++++ Supplied data ++++

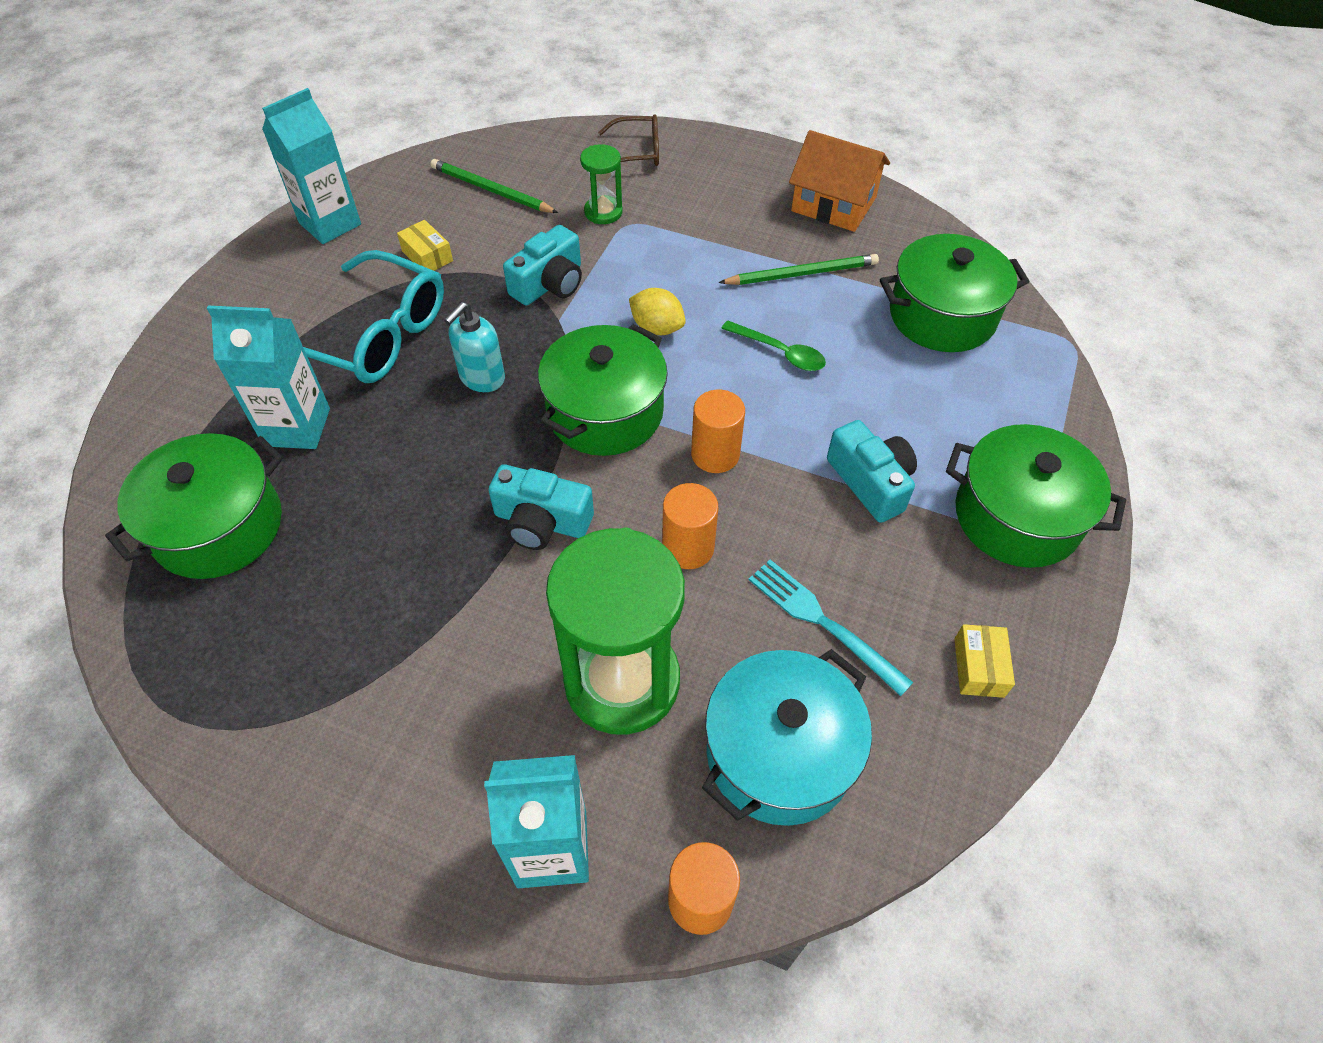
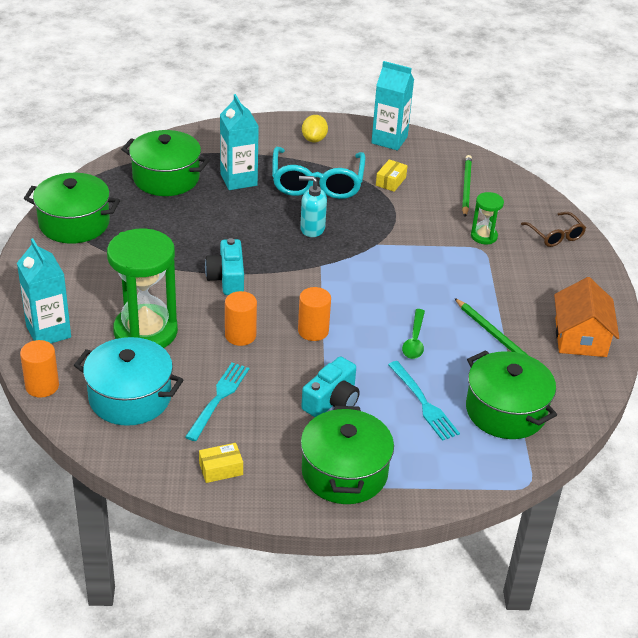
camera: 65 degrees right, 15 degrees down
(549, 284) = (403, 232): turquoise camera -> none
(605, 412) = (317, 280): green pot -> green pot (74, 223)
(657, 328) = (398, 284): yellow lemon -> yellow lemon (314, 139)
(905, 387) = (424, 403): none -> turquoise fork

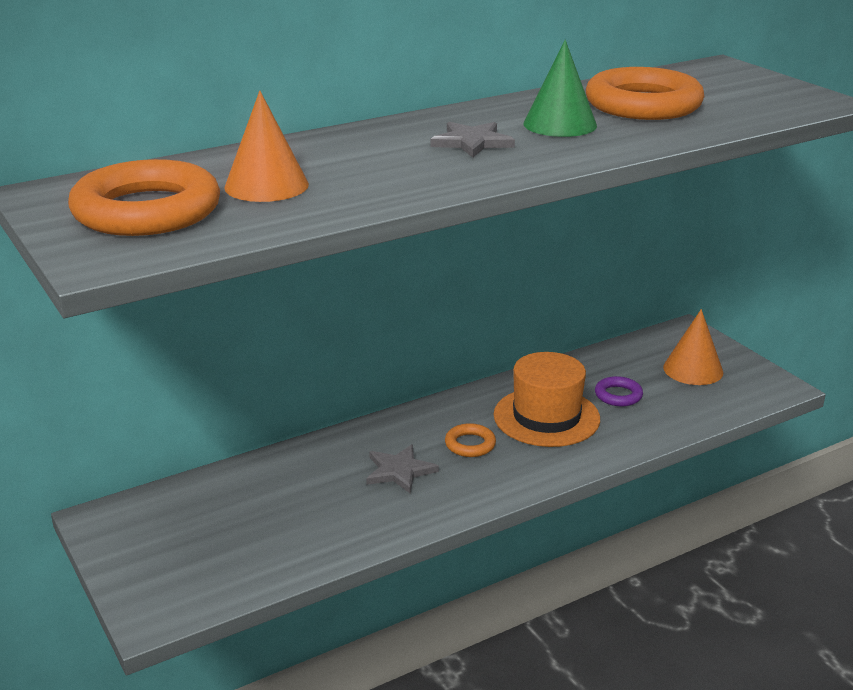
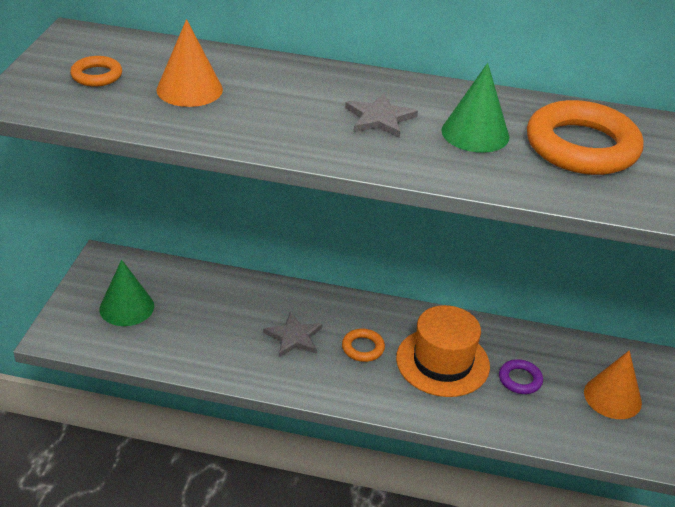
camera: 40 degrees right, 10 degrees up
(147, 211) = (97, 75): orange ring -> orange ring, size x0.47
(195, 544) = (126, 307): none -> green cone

++++

=== Instructions to follow ===
Write out exactly the lines from the one containing "(147, 211) = (97, 75): orange" through the end of the data, both included. Add nothing else.

=== Response to this exercise ===
(147, 211) = (97, 75): orange ring -> orange ring, size x0.47
(195, 544) = (126, 307): none -> green cone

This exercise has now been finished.